# EXERCISE INSTRUCTIONS:
Starting at the first line below, copy through to the last line exactly.

[Opening RECORDED DATA section]

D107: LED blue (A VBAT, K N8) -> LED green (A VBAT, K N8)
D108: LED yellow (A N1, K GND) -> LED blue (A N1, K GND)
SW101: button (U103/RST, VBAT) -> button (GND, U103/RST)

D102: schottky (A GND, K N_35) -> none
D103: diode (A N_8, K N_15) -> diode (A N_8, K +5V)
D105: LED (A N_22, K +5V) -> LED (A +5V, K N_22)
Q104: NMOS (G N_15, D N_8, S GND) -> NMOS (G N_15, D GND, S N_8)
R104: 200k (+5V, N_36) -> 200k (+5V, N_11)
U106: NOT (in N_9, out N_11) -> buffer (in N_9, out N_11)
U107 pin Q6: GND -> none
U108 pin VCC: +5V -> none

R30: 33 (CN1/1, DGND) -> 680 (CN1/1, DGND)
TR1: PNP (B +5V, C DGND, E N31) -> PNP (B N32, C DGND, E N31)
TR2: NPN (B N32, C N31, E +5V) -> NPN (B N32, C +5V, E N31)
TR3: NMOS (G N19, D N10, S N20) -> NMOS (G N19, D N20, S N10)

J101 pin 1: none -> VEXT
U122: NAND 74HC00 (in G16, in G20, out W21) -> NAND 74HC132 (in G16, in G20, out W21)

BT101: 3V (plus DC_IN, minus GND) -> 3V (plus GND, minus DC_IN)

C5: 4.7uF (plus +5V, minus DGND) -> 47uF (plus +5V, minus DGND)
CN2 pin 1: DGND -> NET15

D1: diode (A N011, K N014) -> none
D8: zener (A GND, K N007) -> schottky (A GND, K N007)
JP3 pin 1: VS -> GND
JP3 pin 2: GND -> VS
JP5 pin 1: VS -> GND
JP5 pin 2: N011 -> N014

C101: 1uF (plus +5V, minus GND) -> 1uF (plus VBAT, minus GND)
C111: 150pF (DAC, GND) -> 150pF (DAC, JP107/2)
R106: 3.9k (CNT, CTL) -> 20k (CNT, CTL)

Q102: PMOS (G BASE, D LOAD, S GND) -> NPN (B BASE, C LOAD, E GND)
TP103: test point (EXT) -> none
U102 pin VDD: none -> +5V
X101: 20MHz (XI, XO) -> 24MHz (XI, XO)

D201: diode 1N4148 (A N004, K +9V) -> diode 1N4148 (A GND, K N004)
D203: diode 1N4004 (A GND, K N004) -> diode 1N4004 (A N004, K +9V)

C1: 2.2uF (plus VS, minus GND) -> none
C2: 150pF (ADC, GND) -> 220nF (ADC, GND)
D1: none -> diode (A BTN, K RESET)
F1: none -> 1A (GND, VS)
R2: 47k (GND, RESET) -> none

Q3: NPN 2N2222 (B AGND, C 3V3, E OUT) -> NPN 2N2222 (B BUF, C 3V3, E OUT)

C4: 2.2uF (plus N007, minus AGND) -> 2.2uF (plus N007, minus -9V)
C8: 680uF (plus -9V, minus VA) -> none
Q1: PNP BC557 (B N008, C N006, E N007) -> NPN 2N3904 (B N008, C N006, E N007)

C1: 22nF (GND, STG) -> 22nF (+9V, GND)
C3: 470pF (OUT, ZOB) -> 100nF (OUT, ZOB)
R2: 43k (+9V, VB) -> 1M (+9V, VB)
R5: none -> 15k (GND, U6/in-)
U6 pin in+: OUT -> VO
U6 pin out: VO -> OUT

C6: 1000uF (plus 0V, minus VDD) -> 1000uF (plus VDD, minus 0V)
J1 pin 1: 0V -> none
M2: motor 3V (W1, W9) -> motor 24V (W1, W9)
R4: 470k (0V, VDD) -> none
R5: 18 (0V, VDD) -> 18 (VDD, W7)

[Closing RECORDED DATA section]

# WRITTEN ANSWER:
D107: LED blue (A VBAT, K N8) -> LED green (A VBAT, K N8)
D108: LED yellow (A N1, K GND) -> LED blue (A N1, K GND)
SW101: button (U103/RST, VBAT) -> button (GND, U103/RST)

D102: schottky (A GND, K N_35) -> none
D103: diode (A N_8, K N_15) -> diode (A N_8, K +5V)
D105: LED (A N_22, K +5V) -> LED (A +5V, K N_22)
Q104: NMOS (G N_15, D N_8, S GND) -> NMOS (G N_15, D GND, S N_8)
R104: 200k (+5V, N_36) -> 200k (+5V, N_11)
U106: NOT (in N_9, out N_11) -> buffer (in N_9, out N_11)
U107 pin Q6: GND -> none
U108 pin VCC: +5V -> none

R30: 33 (CN1/1, DGND) -> 680 (CN1/1, DGND)
TR1: PNP (B +5V, C DGND, E N31) -> PNP (B N32, C DGND, E N31)
TR2: NPN (B N32, C N31, E +5V) -> NPN (B N32, C +5V, E N31)
TR3: NMOS (G N19, D N10, S N20) -> NMOS (G N19, D N20, S N10)

J101 pin 1: none -> VEXT
U122: NAND 74HC00 (in G16, in G20, out W21) -> NAND 74HC132 (in G16, in G20, out W21)

BT101: 3V (plus DC_IN, minus GND) -> 3V (plus GND, minus DC_IN)

C5: 4.7uF (plus +5V, minus DGND) -> 47uF (plus +5V, minus DGND)
CN2 pin 1: DGND -> NET15

D1: diode (A N011, K N014) -> none
D8: zener (A GND, K N007) -> schottky (A GND, K N007)
JP3 pin 1: VS -> GND
JP3 pin 2: GND -> VS
JP5 pin 1: VS -> GND
JP5 pin 2: N011 -> N014

C101: 1uF (plus +5V, minus GND) -> 1uF (plus VBAT, minus GND)
C111: 150pF (DAC, GND) -> 150pF (DAC, JP107/2)
R106: 3.9k (CNT, CTL) -> 20k (CNT, CTL)

Q102: PMOS (G BASE, D LOAD, S GND) -> NPN (B BASE, C LOAD, E GND)
TP103: test point (EXT) -> none
U102 pin VDD: none -> +5V
X101: 20MHz (XI, XO) -> 24MHz (XI, XO)

D201: diode 1N4148 (A N004, K +9V) -> diode 1N4148 (A GND, K N004)
D203: diode 1N4004 (A GND, K N004) -> diode 1N4004 (A N004, K +9V)

C1: 2.2uF (plus VS, minus GND) -> none
C2: 150pF (ADC, GND) -> 220nF (ADC, GND)
D1: none -> diode (A BTN, K RESET)
F1: none -> 1A (GND, VS)
R2: 47k (GND, RESET) -> none

Q3: NPN 2N2222 (B AGND, C 3V3, E OUT) -> NPN 2N2222 (B BUF, C 3V3, E OUT)

C4: 2.2uF (plus N007, minus AGND) -> 2.2uF (plus N007, minus -9V)
C8: 680uF (plus -9V, minus VA) -> none
Q1: PNP BC557 (B N008, C N006, E N007) -> NPN 2N3904 (B N008, C N006, E N007)

C1: 22nF (GND, STG) -> 22nF (+9V, GND)
C3: 470pF (OUT, ZOB) -> 100nF (OUT, ZOB)
R2: 43k (+9V, VB) -> 1M (+9V, VB)
R5: none -> 15k (GND, U6/in-)
U6 pin in+: OUT -> VO
U6 pin out: VO -> OUT

C6: 1000uF (plus 0V, minus VDD) -> 1000uF (plus VDD, minus 0V)
J1 pin 1: 0V -> none
M2: motor 3V (W1, W9) -> motor 24V (W1, W9)
R4: 470k (0V, VDD) -> none
R5: 18 (0V, VDD) -> 18 (VDD, W7)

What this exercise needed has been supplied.